---- GIVEN RECORDS

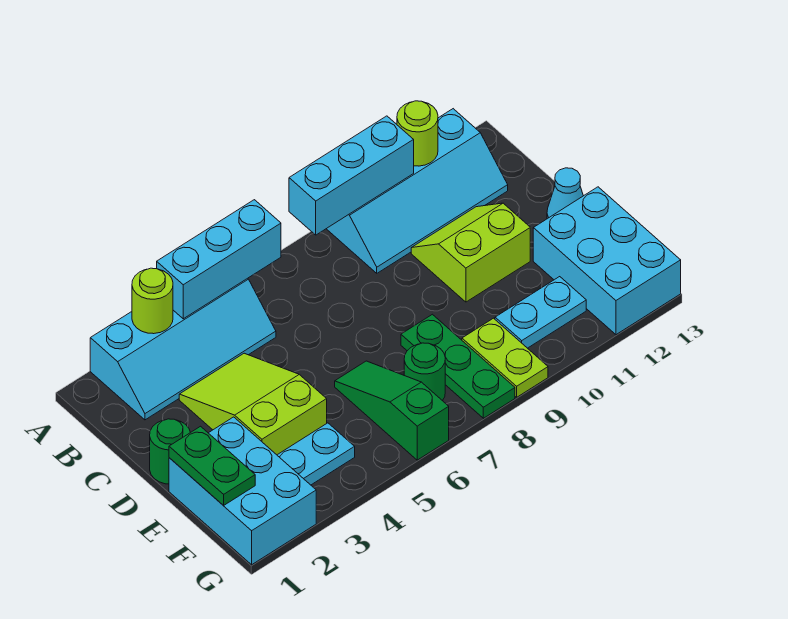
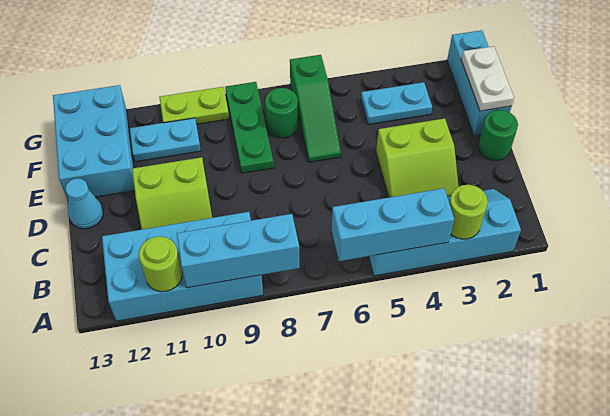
cyan slope A9:B12 level 1 top A -> cyan brick A9:B12 level 1
lime slope C3:E4 level 1 top E -> lime slope C3:D4 level 1 top D
cyan brick E1:G2 level 1 -> cyan brick E1:G1 level 1
green plate E1:F1 level 2 -> white plate E1:F1 level 2
lime plate F9:G9 level 1 -> lime plate G9:G10 level 1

--------

▶ **EXERCISE DETAILS**
Excluding the pictures, transcribe all of the entries exactly.

▶ **WRITTEN RESPONSE**
cyan slope A9:B12 level 1 top A -> cyan brick A9:B12 level 1
lime slope C3:E4 level 1 top E -> lime slope C3:D4 level 1 top D
cyan brick E1:G2 level 1 -> cyan brick E1:G1 level 1
green plate E1:F1 level 2 -> white plate E1:F1 level 2
lime plate F9:G9 level 1 -> lime plate G9:G10 level 1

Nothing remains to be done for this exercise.